*** Extracted data ***
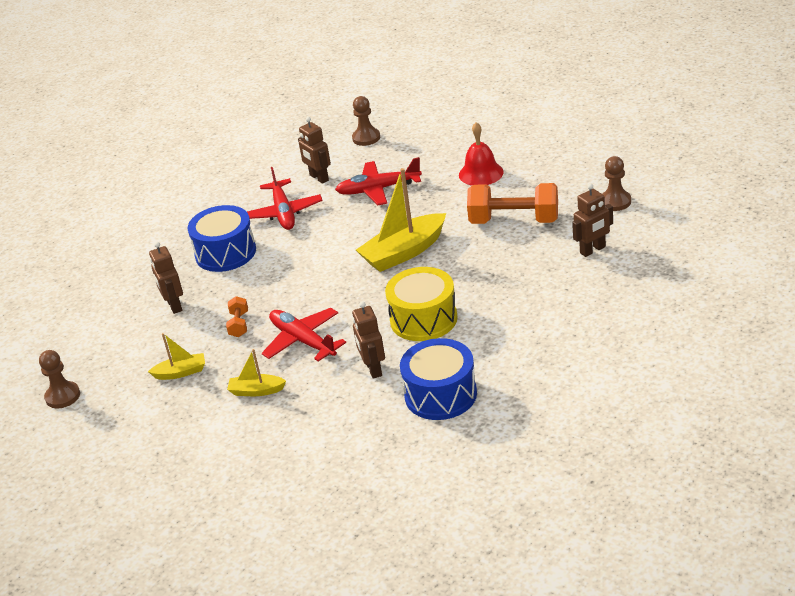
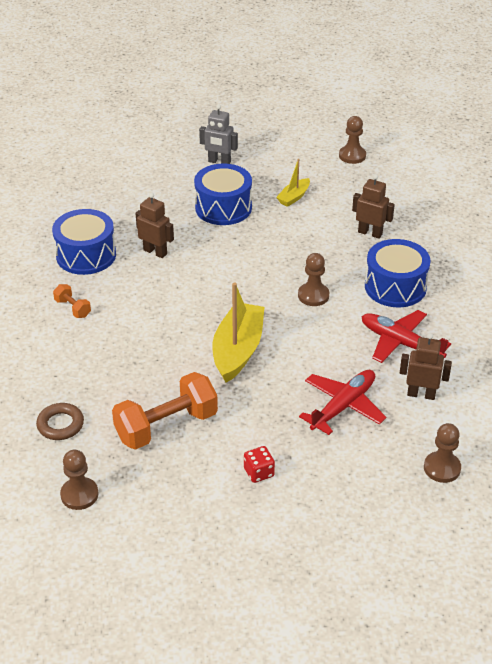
camera: 135 degrees right, 5 degrees up
(189, 454) = (219, 162): none -> grey robot
(239, 324) = (298, 240): orange dumbbell -> orange dumbbell (73, 308)
(256, 391) = (223, 208): yellow boat -> blue drum
(294, 271) = (313, 295): none -> brown pawn
(303, 341) = (233, 249): red plane -> none
(423, 319) = (156, 301): yellow drum -> none
(481, 173) = (259, 472): red bell -> red dice
(593, 250) = (60, 425): brown robot -> brown ring

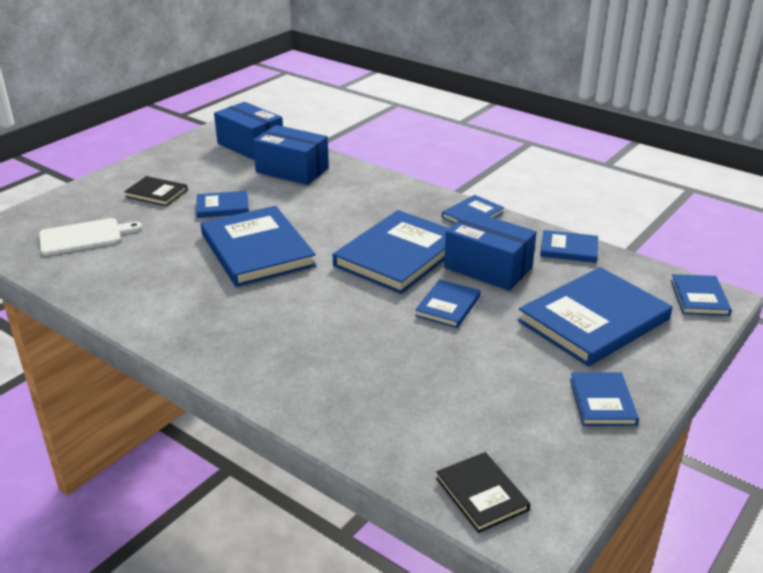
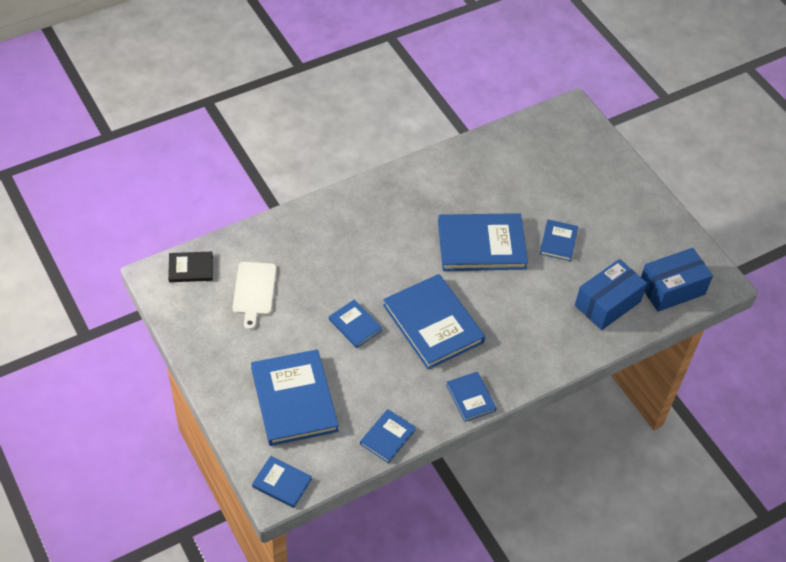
camera: 110 degrees right, 20 degrees up
(84, 237) = (545, 157): white cutting board -> white cutting board (254, 291)
(156, 193) = (599, 207): black book -> none
(488, 268) = (389, 370): blue box -> none
(602, 401) = (219, 357): blue book -> none

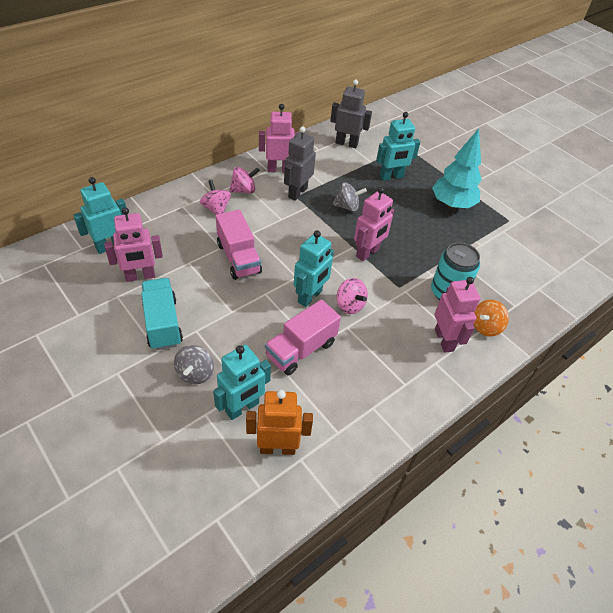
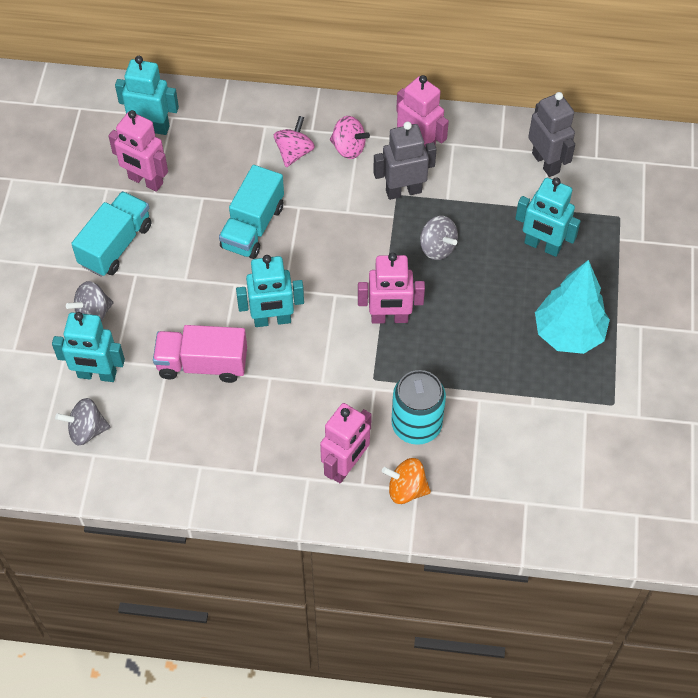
camera: 50 degrees right, 10 degrees up
(238, 258) = (253, 227): pink truck -> turquoise truck
(277, 448) = (86, 430): orange robot -> grey spinning top
(350, 305) = (299, 358): pink spinning top -> none

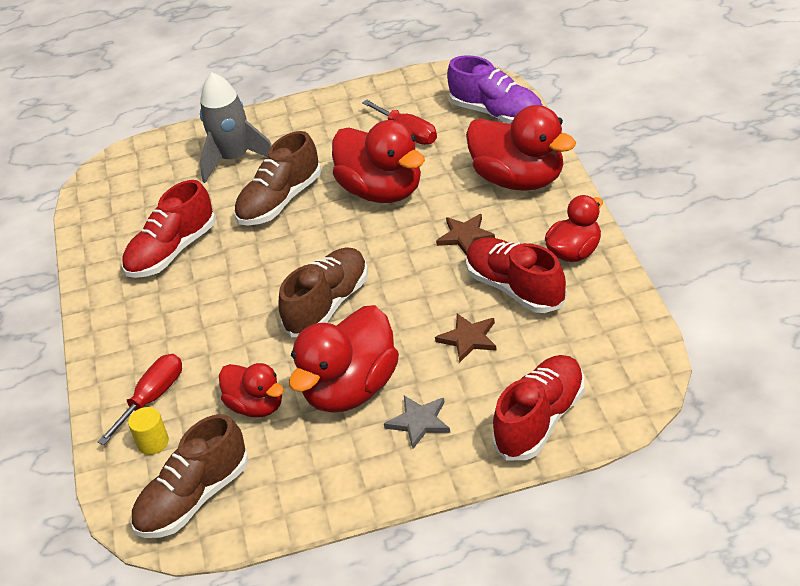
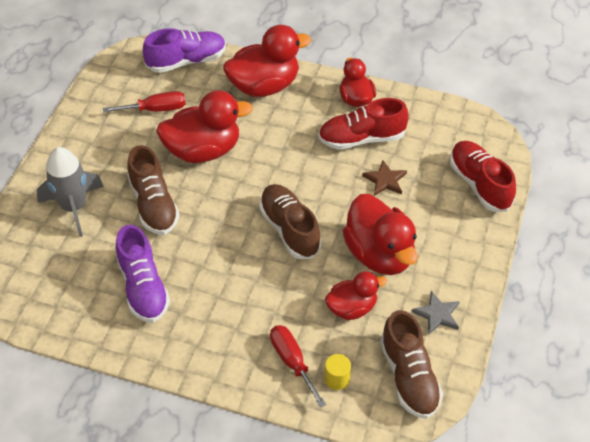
camera: 65 degrees left, 10 degrees up
(172, 252) = (143, 287): red shoe -> purple shoe
(419, 422) = (435, 236): grey star -> grey star (437, 314)
(465, 236) = (291, 135): brown star -> none

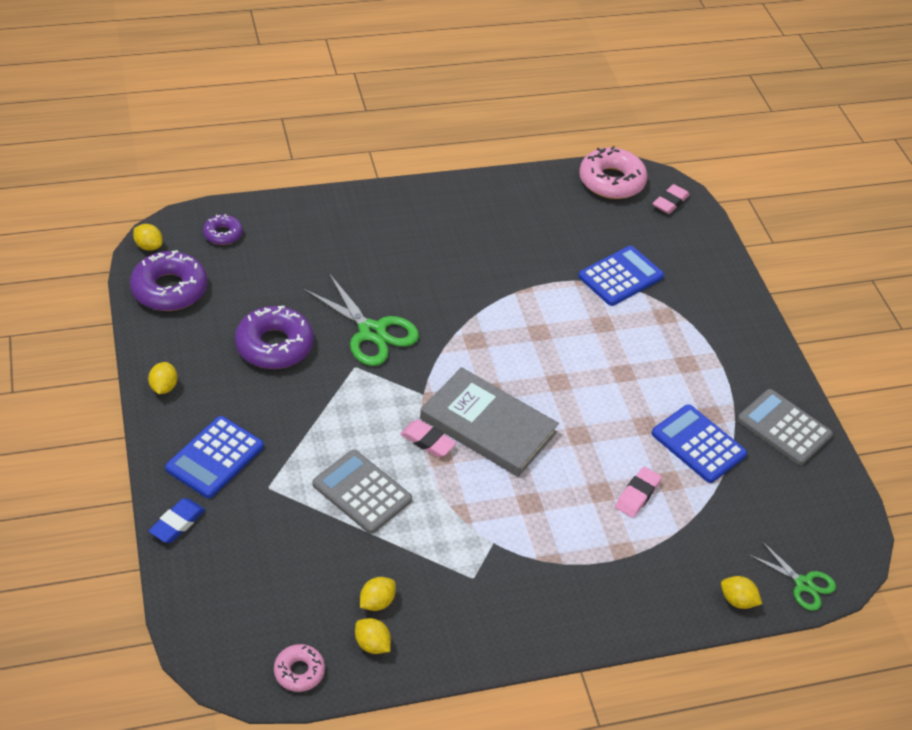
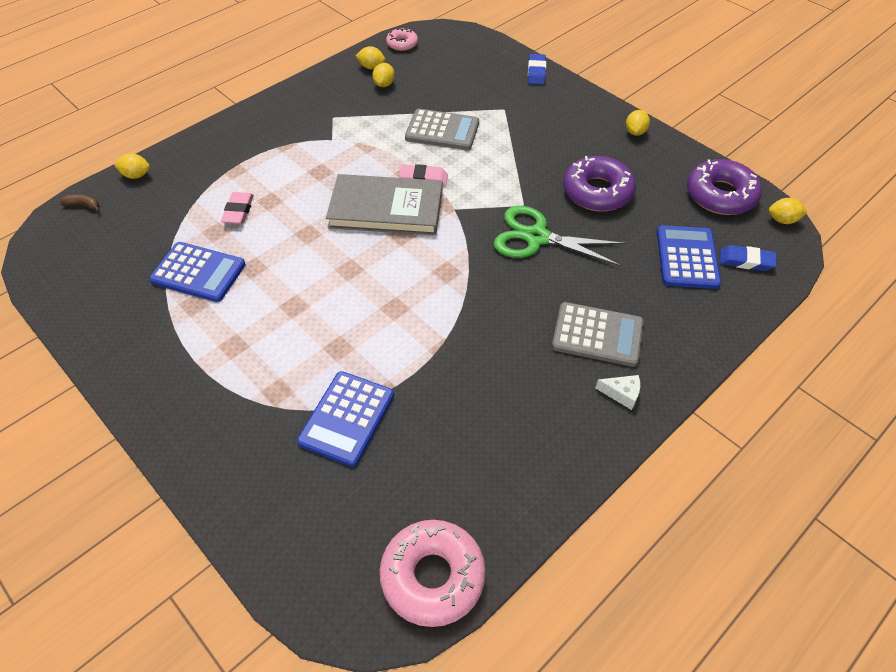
camera: 155 degrees right, 5 degrees up
(164, 387) = (635, 132): yellow lemon -> yellow lemon turned 45 degrees clockwise
(215, 458) = (554, 110): blue calculator -> blue calculator (687, 257)
(223, 234) = (746, 261): purple donut -> blue eraser
(417, 204) = (622, 394): none -> white cheese
(670, 202) = (336, 584): pink eraser -> none
(784, 428) = (116, 325): grey calculator -> grey calculator (597, 335)
(803, 584) = (83, 205): green scissors -> brown banana

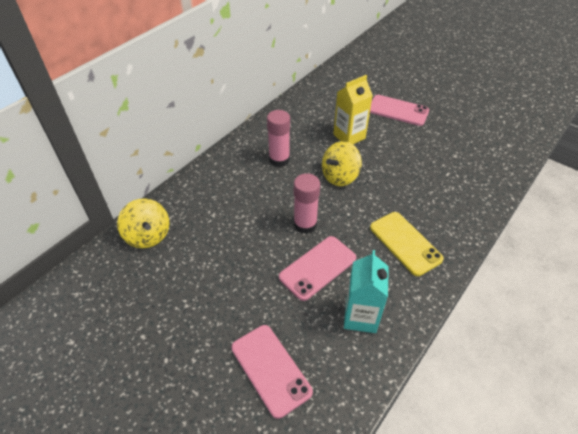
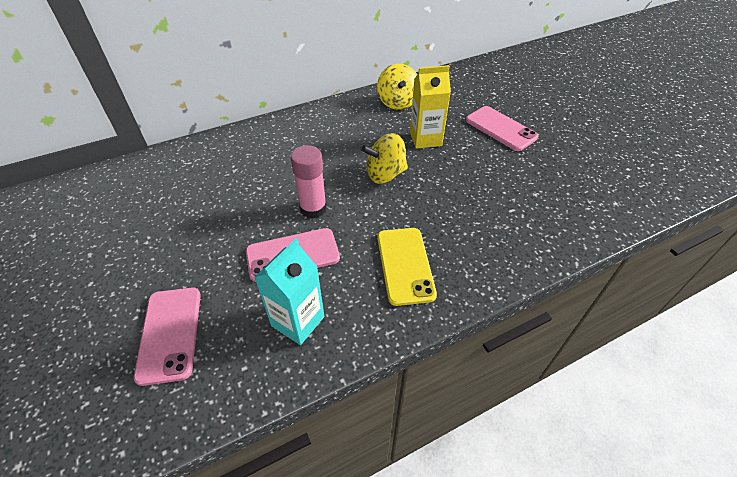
camera: 25 degrees right, 0 degrees up
(148, 235) = (164, 169): yellow spinning top -> yellow spinning top (397, 102)
(279, 159) = (336, 139): pink glue stick -> none

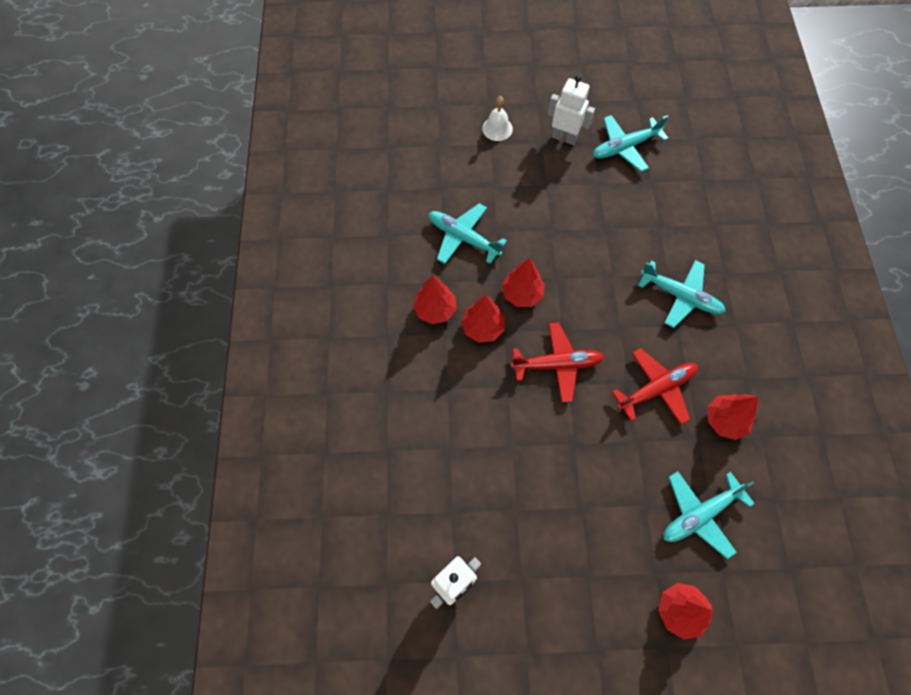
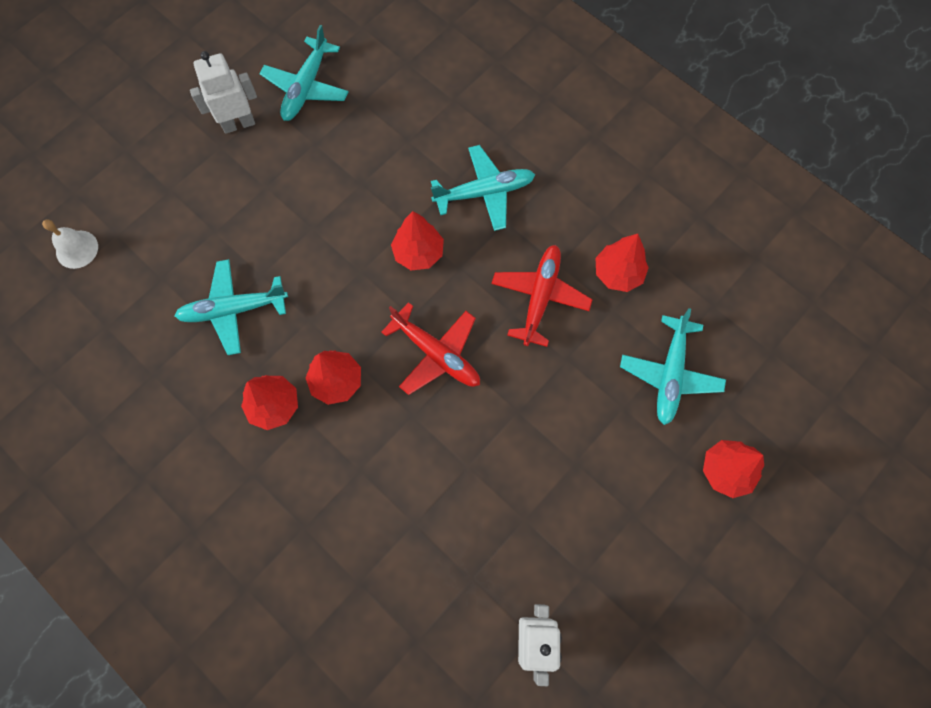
camera: 45 degrees left, 5 degrees up
(497, 128) = (161, 168): white bell -> white bell (77, 249)
(521, 294) = (342, 315): red tree -> red tree (418, 253)
(557, 364) = (436, 353): red plane -> red plane turned 90 degrees clockwise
*** End of Extracted data ***
Show each line in the data where the string "clockwise" appears.

(164, 387) = (635, 132): yellow lemon -> yellow lemon turned 45 degrees clockwise
(557, 364) = (436, 353): red plane -> red plane turned 90 degrees clockwise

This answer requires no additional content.